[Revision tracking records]

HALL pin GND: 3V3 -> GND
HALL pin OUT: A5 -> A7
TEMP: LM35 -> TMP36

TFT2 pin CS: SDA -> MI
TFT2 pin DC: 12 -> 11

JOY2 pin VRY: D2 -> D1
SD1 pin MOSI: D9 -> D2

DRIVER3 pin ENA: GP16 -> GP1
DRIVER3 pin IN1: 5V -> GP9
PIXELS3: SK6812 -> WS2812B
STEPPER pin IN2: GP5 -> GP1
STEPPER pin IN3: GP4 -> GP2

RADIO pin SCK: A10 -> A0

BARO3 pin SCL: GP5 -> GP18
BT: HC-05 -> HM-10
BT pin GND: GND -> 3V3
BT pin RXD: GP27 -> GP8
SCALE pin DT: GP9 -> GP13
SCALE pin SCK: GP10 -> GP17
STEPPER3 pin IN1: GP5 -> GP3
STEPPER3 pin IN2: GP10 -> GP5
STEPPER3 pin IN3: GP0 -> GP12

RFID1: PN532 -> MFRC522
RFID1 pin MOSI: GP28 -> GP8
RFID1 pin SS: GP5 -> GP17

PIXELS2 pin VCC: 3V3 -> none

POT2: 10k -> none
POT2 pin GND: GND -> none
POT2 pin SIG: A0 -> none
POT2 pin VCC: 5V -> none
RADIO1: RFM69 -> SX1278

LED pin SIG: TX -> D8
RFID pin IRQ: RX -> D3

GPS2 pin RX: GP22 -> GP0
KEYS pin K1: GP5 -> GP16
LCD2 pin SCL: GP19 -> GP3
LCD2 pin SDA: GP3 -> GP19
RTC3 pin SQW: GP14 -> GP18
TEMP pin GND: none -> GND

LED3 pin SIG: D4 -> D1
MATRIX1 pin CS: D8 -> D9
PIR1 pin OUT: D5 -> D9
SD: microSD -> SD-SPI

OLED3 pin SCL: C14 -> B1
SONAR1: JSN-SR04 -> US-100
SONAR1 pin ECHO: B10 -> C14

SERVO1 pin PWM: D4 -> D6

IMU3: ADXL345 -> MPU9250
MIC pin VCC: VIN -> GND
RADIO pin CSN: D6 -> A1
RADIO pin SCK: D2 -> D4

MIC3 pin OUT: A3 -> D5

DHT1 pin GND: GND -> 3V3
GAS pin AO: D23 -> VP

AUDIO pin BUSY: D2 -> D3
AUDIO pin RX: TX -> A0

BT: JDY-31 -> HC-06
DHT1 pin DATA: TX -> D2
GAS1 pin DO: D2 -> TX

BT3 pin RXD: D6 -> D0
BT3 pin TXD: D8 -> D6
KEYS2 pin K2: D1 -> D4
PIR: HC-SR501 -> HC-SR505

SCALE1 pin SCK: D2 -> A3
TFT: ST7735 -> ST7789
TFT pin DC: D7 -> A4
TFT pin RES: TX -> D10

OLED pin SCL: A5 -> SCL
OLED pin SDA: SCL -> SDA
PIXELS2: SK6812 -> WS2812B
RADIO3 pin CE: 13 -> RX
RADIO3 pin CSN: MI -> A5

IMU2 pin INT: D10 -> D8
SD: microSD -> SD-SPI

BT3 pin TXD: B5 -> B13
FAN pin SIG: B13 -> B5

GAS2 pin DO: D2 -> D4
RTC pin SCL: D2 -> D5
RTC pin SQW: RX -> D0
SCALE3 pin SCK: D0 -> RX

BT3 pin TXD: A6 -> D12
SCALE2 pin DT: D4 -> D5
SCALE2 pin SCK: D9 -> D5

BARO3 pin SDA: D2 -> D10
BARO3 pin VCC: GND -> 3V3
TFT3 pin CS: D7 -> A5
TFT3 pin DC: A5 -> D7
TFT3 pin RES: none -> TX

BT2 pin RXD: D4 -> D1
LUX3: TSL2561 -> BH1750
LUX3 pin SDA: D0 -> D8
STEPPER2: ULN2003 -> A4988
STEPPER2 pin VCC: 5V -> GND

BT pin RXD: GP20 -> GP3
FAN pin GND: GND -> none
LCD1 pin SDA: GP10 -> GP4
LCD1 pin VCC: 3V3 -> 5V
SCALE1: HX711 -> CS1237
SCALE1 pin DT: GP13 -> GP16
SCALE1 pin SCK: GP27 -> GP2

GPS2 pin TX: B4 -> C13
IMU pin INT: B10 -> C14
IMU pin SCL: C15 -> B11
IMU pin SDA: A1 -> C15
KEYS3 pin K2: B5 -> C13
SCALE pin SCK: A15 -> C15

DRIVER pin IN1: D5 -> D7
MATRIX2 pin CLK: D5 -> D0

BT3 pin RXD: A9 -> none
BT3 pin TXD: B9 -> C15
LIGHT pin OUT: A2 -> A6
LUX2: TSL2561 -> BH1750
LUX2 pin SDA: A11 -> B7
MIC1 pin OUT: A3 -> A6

WHAT NEEDS TO BE DONE: Reproduce, character for character, only the lines of the preceding data that start at the line with "LCD2 pin SCL: GP19 -> GP3" and end at the line with "BT3 pin TXD: B9 -> C15", both included.

TASK RESPONSE:
LCD2 pin SCL: GP19 -> GP3
LCD2 pin SDA: GP3 -> GP19
RTC3 pin SQW: GP14 -> GP18
TEMP pin GND: none -> GND

LED3 pin SIG: D4 -> D1
MATRIX1 pin CS: D8 -> D9
PIR1 pin OUT: D5 -> D9
SD: microSD -> SD-SPI

OLED3 pin SCL: C14 -> B1
SONAR1: JSN-SR04 -> US-100
SONAR1 pin ECHO: B10 -> C14

SERVO1 pin PWM: D4 -> D6

IMU3: ADXL345 -> MPU9250
MIC pin VCC: VIN -> GND
RADIO pin CSN: D6 -> A1
RADIO pin SCK: D2 -> D4

MIC3 pin OUT: A3 -> D5

DHT1 pin GND: GND -> 3V3
GAS pin AO: D23 -> VP

AUDIO pin BUSY: D2 -> D3
AUDIO pin RX: TX -> A0

BT: JDY-31 -> HC-06
DHT1 pin DATA: TX -> D2
GAS1 pin DO: D2 -> TX

BT3 pin RXD: D6 -> D0
BT3 pin TXD: D8 -> D6
KEYS2 pin K2: D1 -> D4
PIR: HC-SR501 -> HC-SR505

SCALE1 pin SCK: D2 -> A3
TFT: ST7735 -> ST7789
TFT pin DC: D7 -> A4
TFT pin RES: TX -> D10

OLED pin SCL: A5 -> SCL
OLED pin SDA: SCL -> SDA
PIXELS2: SK6812 -> WS2812B
RADIO3 pin CE: 13 -> RX
RADIO3 pin CSN: MI -> A5

IMU2 pin INT: D10 -> D8
SD: microSD -> SD-SPI

BT3 pin TXD: B5 -> B13
FAN pin SIG: B13 -> B5

GAS2 pin DO: D2 -> D4
RTC pin SCL: D2 -> D5
RTC pin SQW: RX -> D0
SCALE3 pin SCK: D0 -> RX

BT3 pin TXD: A6 -> D12
SCALE2 pin DT: D4 -> D5
SCALE2 pin SCK: D9 -> D5

BARO3 pin SDA: D2 -> D10
BARO3 pin VCC: GND -> 3V3
TFT3 pin CS: D7 -> A5
TFT3 pin DC: A5 -> D7
TFT3 pin RES: none -> TX

BT2 pin RXD: D4 -> D1
LUX3: TSL2561 -> BH1750
LUX3 pin SDA: D0 -> D8
STEPPER2: ULN2003 -> A4988
STEPPER2 pin VCC: 5V -> GND

BT pin RXD: GP20 -> GP3
FAN pin GND: GND -> none
LCD1 pin SDA: GP10 -> GP4
LCD1 pin VCC: 3V3 -> 5V
SCALE1: HX711 -> CS1237
SCALE1 pin DT: GP13 -> GP16
SCALE1 pin SCK: GP27 -> GP2

GPS2 pin TX: B4 -> C13
IMU pin INT: B10 -> C14
IMU pin SCL: C15 -> B11
IMU pin SDA: A1 -> C15
KEYS3 pin K2: B5 -> C13
SCALE pin SCK: A15 -> C15

DRIVER pin IN1: D5 -> D7
MATRIX2 pin CLK: D5 -> D0

BT3 pin RXD: A9 -> none
BT3 pin TXD: B9 -> C15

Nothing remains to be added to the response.